* _What is expected_
From the listing below, extract each entry exactly as written, minus the images.

====== Material to process ======

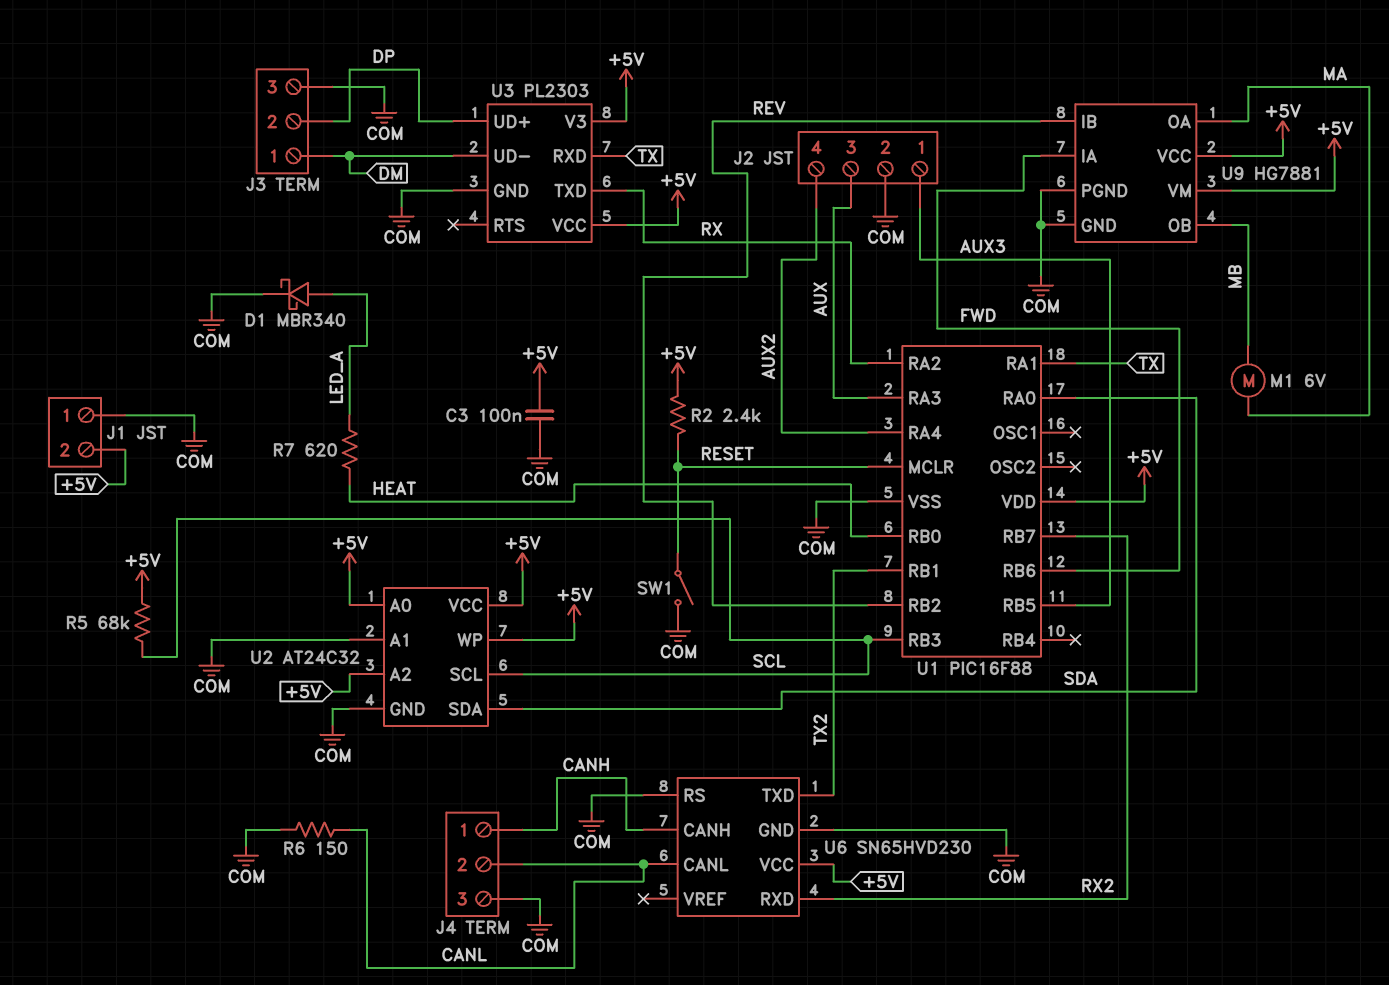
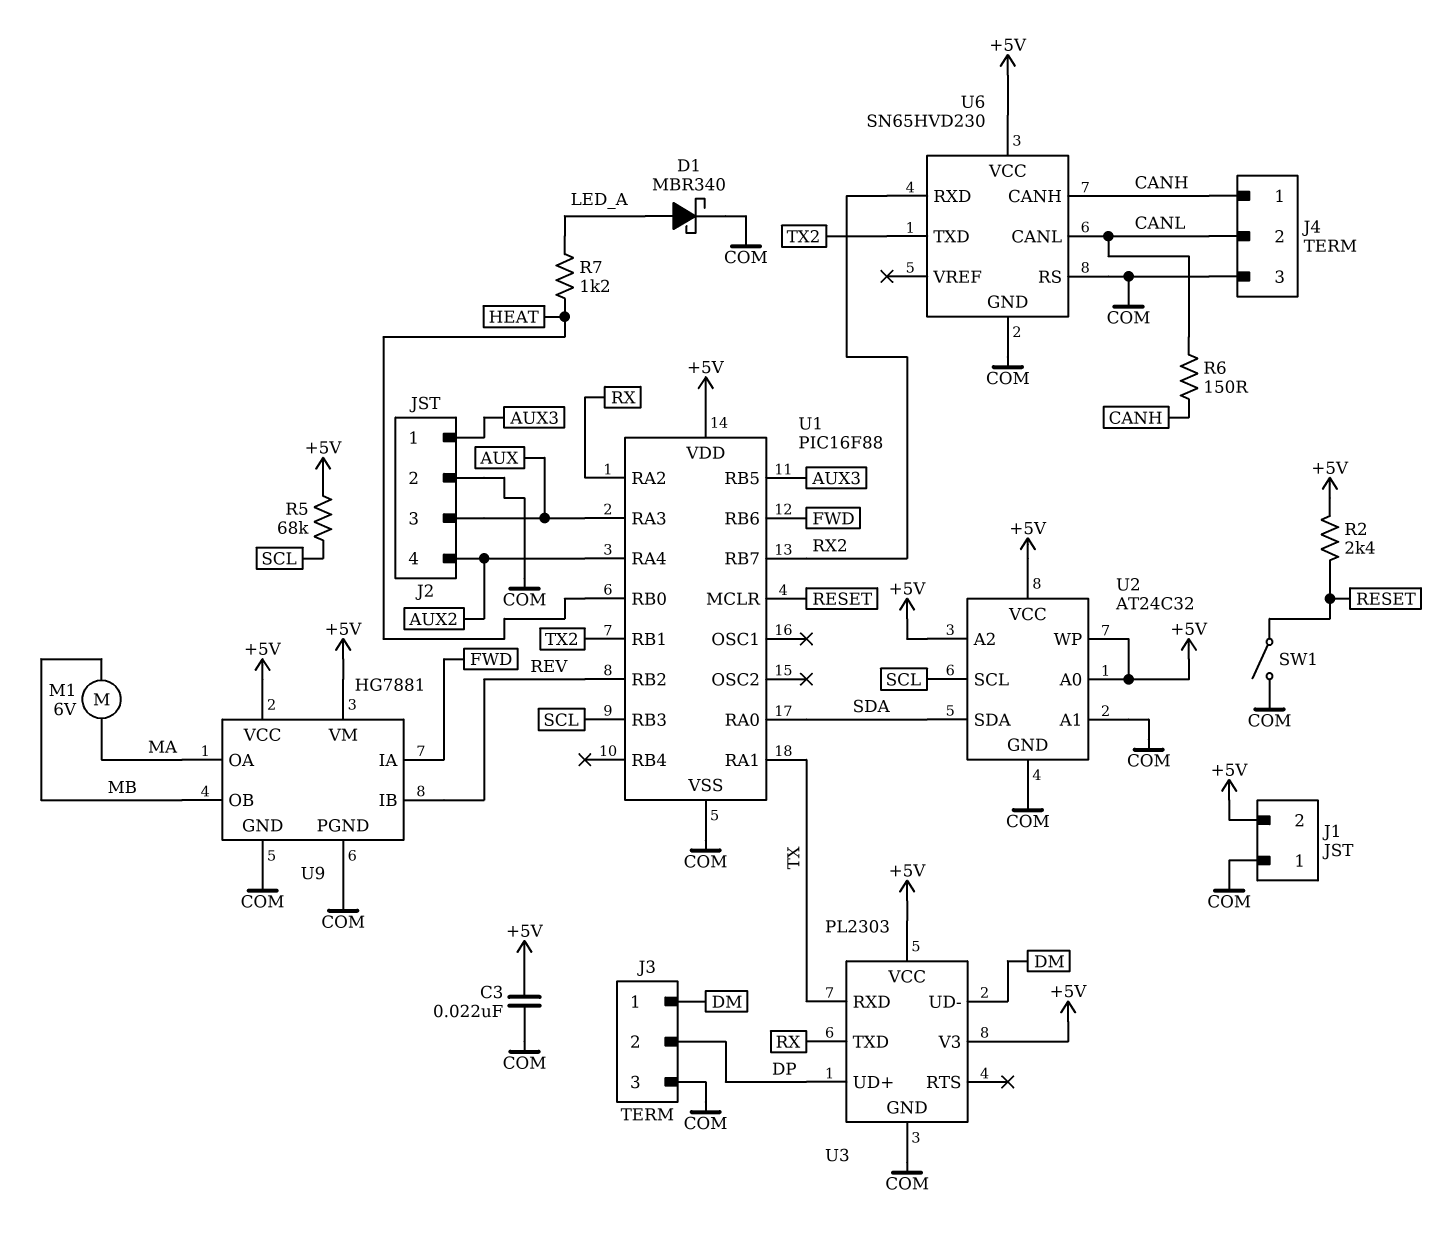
C3: 100nF (+5V, COM) -> 22nF (+5V, COM)
R6: 150 (CANL, COM) -> 150 (CANH, CANL)
R7: 620 (HEAT, LED_A) -> 1.2k (HEAT, LED_A)

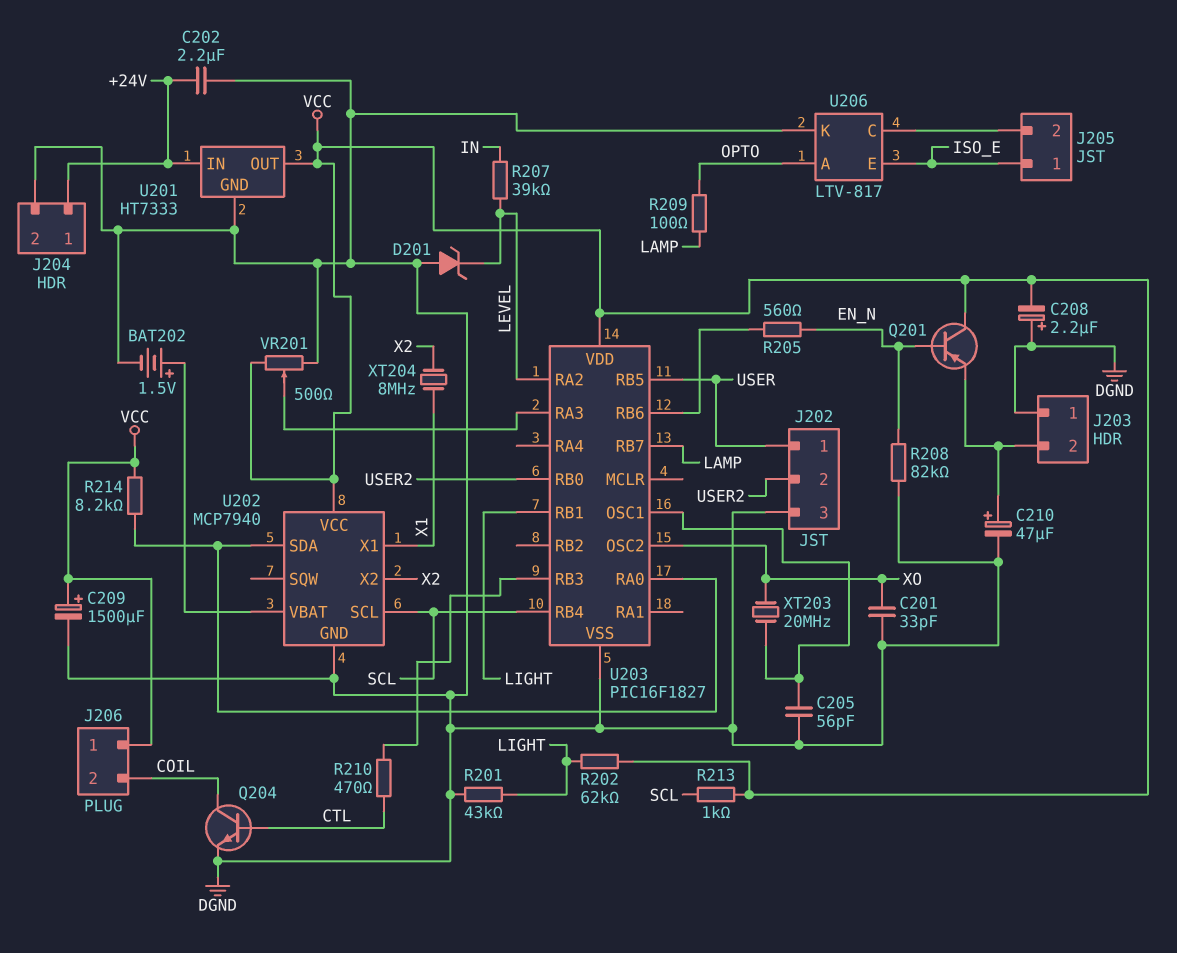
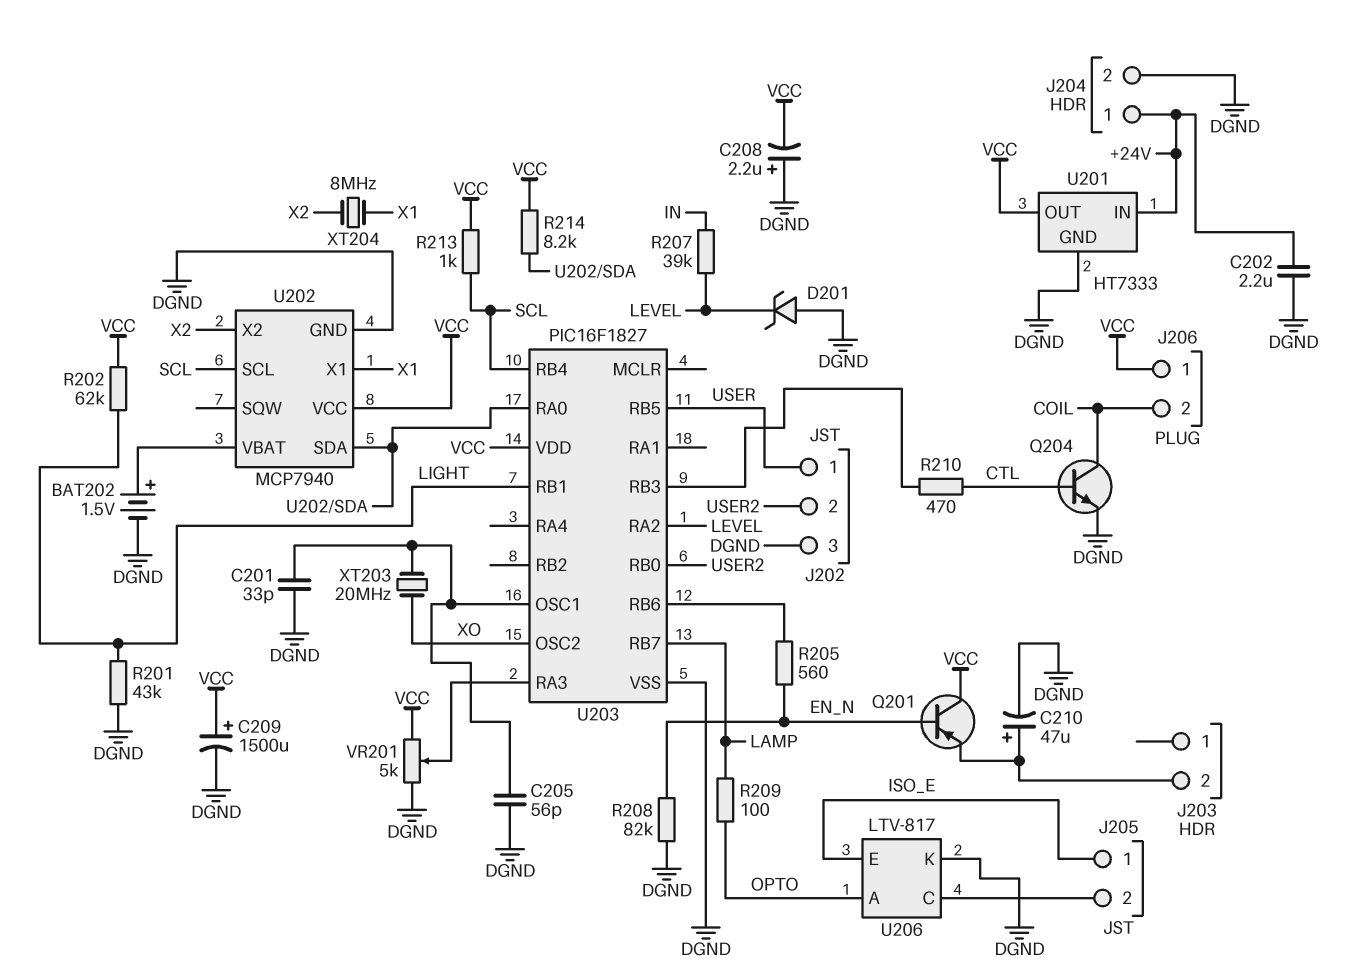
C201: 33pF (DGND, XO) -> 33pF (DGND, U203/OSC1)
J203 pin 1: DGND -> none
VR201: 500 (DGND, VCC, wiper U203/RA3) -> 5k (DGND, VCC, wiper U203/RA3)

======

* _The completed task_
C3: 100nF (+5V, COM) -> 22nF (+5V, COM)
R6: 150 (CANL, COM) -> 150 (CANH, CANL)
R7: 620 (HEAT, LED_A) -> 1.2k (HEAT, LED_A)

C201: 33pF (DGND, XO) -> 33pF (DGND, U203/OSC1)
J203 pin 1: DGND -> none
VR201: 500 (DGND, VCC, wiper U203/RA3) -> 5k (DGND, VCC, wiper U203/RA3)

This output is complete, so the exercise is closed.